**WHAT IS NEEDED**.
Reproduce every entry word for word. Drop all pictures from the copy.

Object change descriptions:
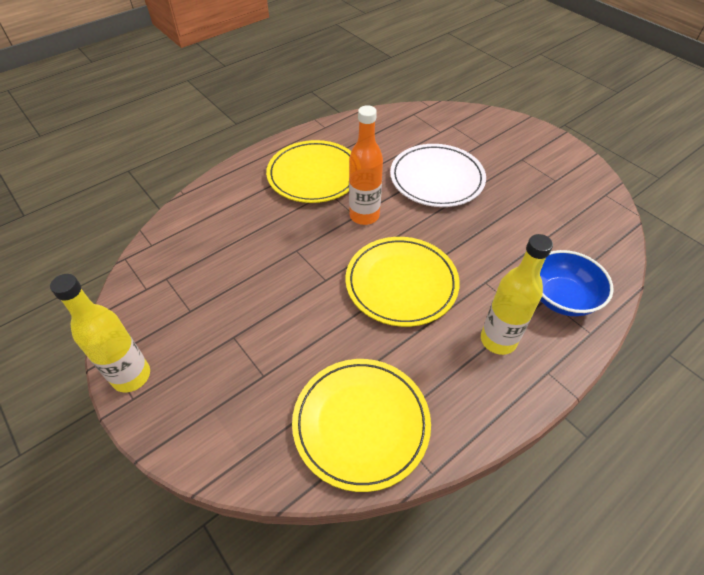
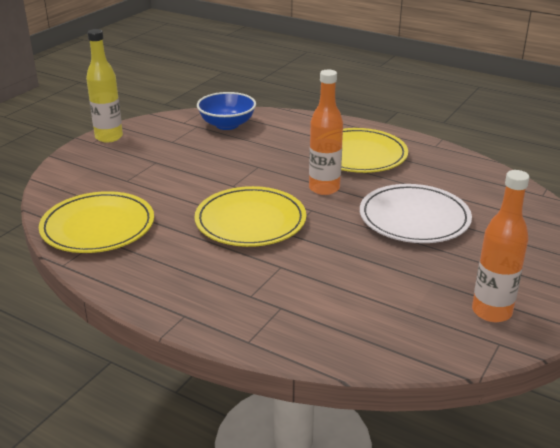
camera: 70 degrees right, 20 degrees down
(498, 340) = (209, 282): yellow bottle -> none
(561, 298) = (287, 318): blue bowl -> blue bowl (227, 125)
(570, 185) = (491, 312): none -> orange bottle

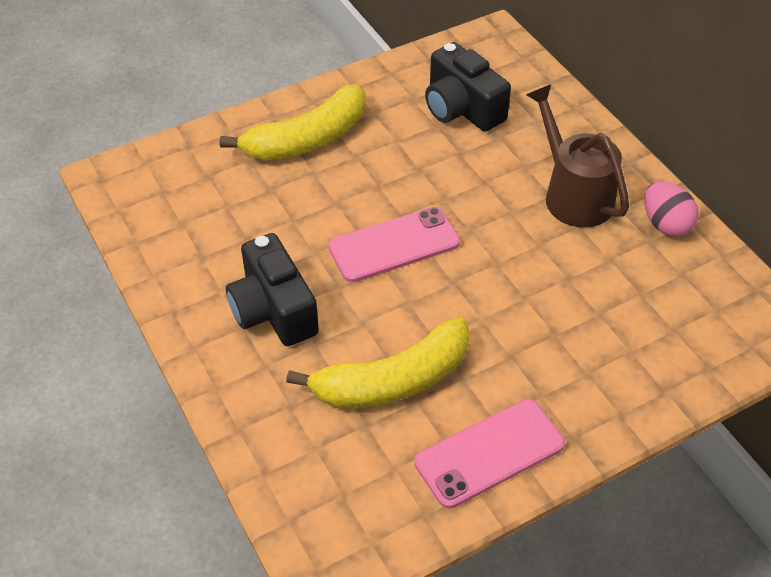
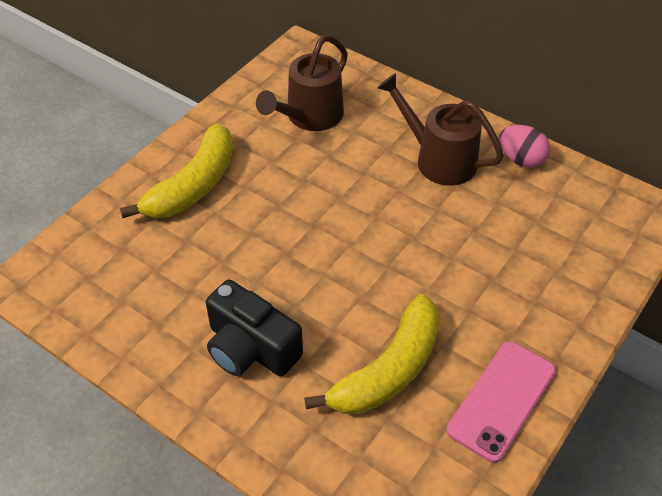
camera: 25 degrees left, 0 degrees up
(394, 245) = (321, 252): pink phone -> none
(461, 108) = (309, 117): black camera -> brown watering can

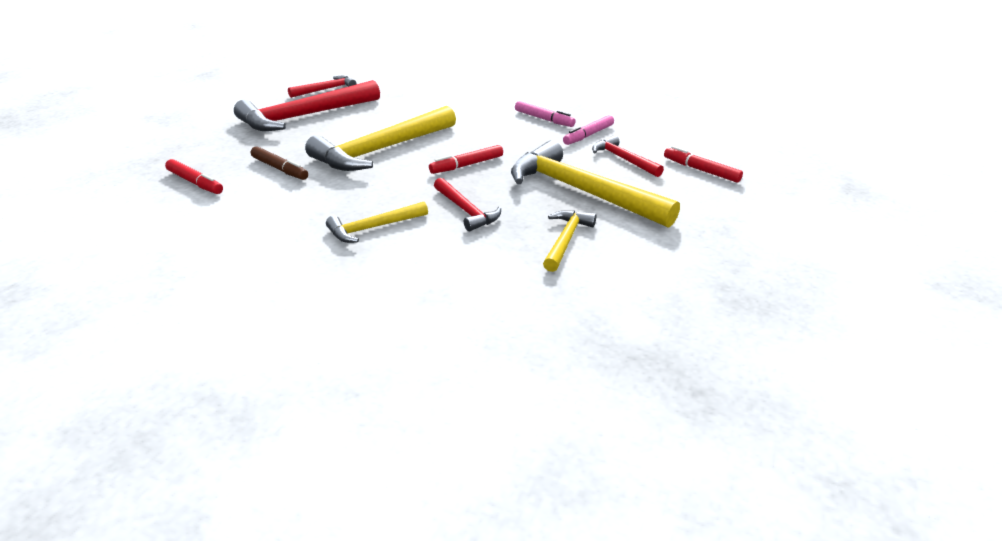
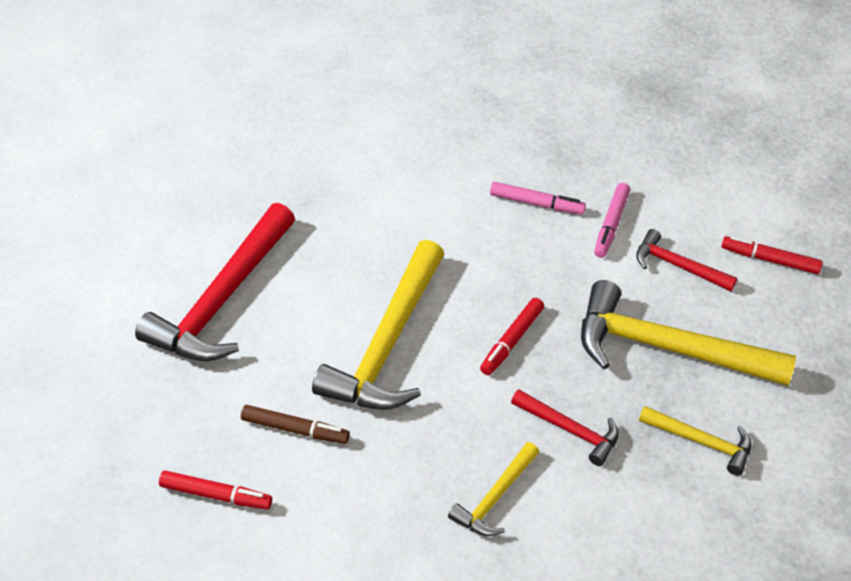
camera: 25 degrees left, 15 degrees up
(326, 89) = (190, 219): red hammer -> none
(566, 240) = (701, 442): yellow hammer -> yellow hammer turned 120 degrees clockwise

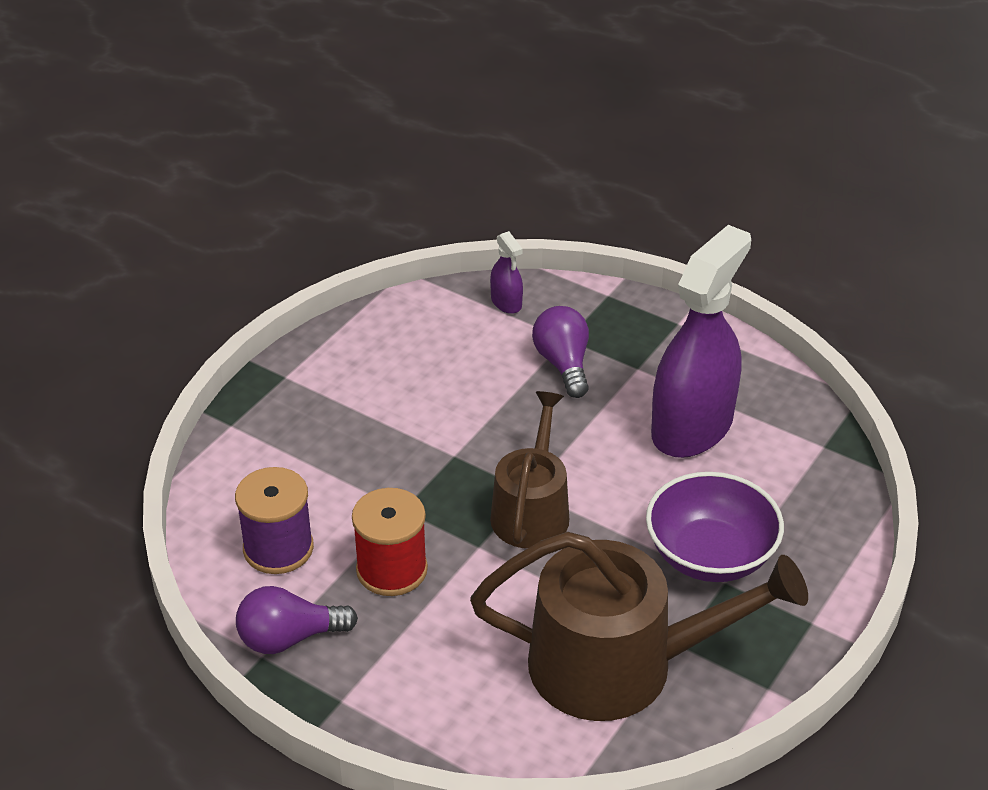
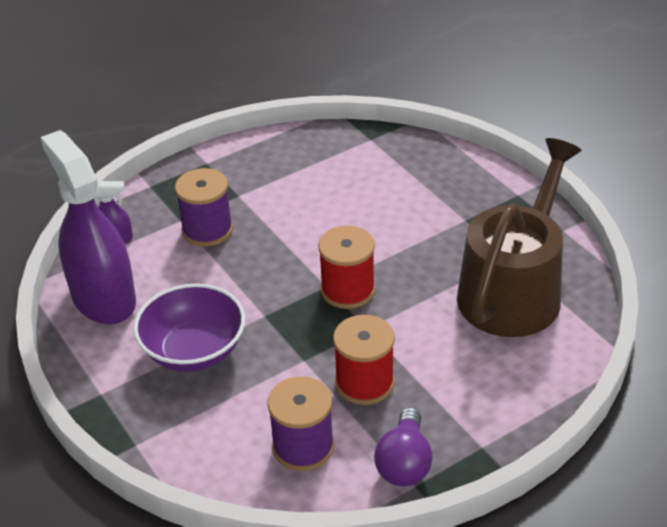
camera: 65 degrees left, 0 degrees up
(531, 510) = (347, 290): brown watering can -> red spool
(563, 364) = (207, 230): purple light bulb -> purple spool
(692, 427) = (315, 188): purple spray bottle -> purple spray bottle (103, 298)
(710, 555) = (438, 218): purple bowl -> purple bowl (194, 351)

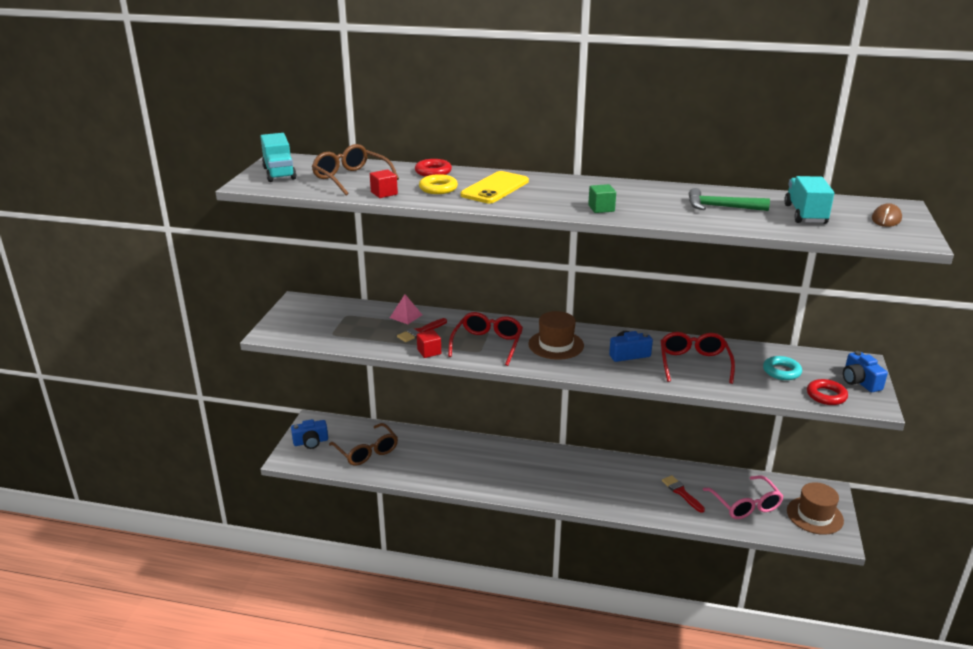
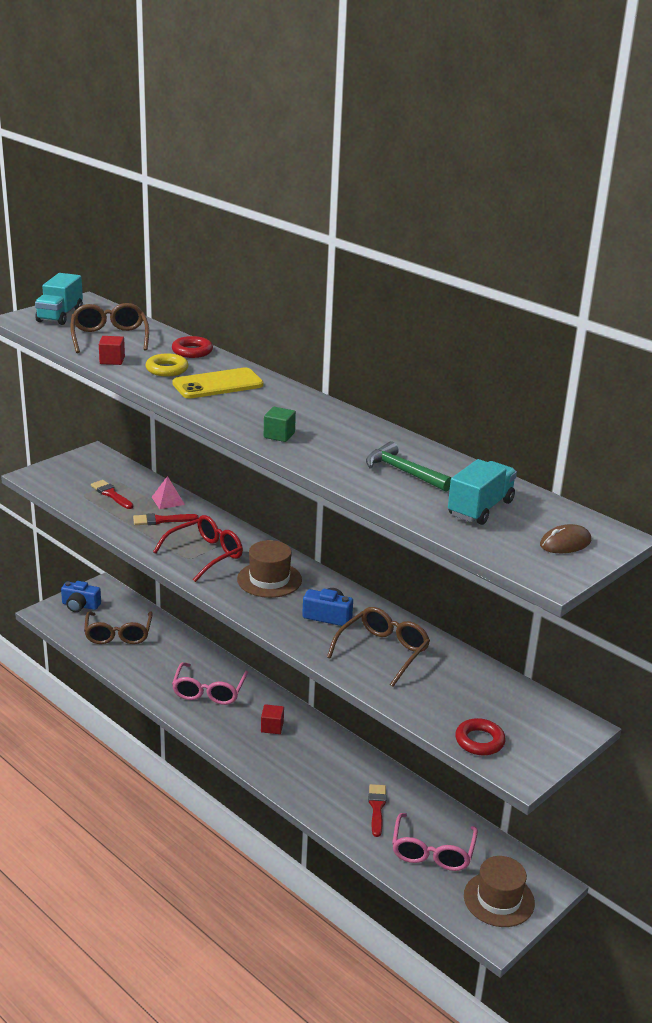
camera: 30 degrees right, 0 degrees up
(355, 326) = (111, 494): none -> red brush
(429, 352) = (143, 542): red cube -> red cube (272, 727)
(482, 464) = (209, 691): none -> pink glasses
(694, 363) = (383, 651): red glasses -> brown glasses
(781, 371) = (467, 697): turquoise ring -> none
(860, 381) = (543, 744): blue camera -> none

**SOLUTION**.
camera: 70 degrees right, 20 degrees down
(498, 340) = (209, 282): yellow bottle -> none
(561, 298) = (287, 318): blue bowl -> blue bowl (227, 125)
(570, 185) = (491, 312): none -> orange bottle

camera: 25 degrees left, 0 degrees up
(394, 245) = (321, 252): pink phone -> none
(461, 108) = (309, 117): black camera -> brown watering can

camera: 25 degrees left, 15 degrees up
(326, 89) = (190, 219): red hammer -> none
(566, 240) = (701, 442): yellow hammer -> yellow hammer turned 120 degrees clockwise

camera: 65 degrees left, 0 degrees up
(531, 510) = (347, 290): brown watering can -> red spool
(563, 364) = (207, 230): purple light bulb -> purple spool
(692, 427) = (315, 188): purple spray bottle -> purple spray bottle (103, 298)
(710, 555) = (438, 218): purple bowl -> purple bowl (194, 351)

camera: 30 degrees right, 0 degrees up
(355, 326) = (111, 494): none -> red brush
(429, 352) = (143, 542): red cube -> red cube (272, 727)
(482, 464) = (209, 691): none -> pink glasses
(694, 363) = (383, 651): red glasses -> brown glasses
(781, 371) = (467, 697): turquoise ring -> none
(860, 381) = (543, 744): blue camera -> none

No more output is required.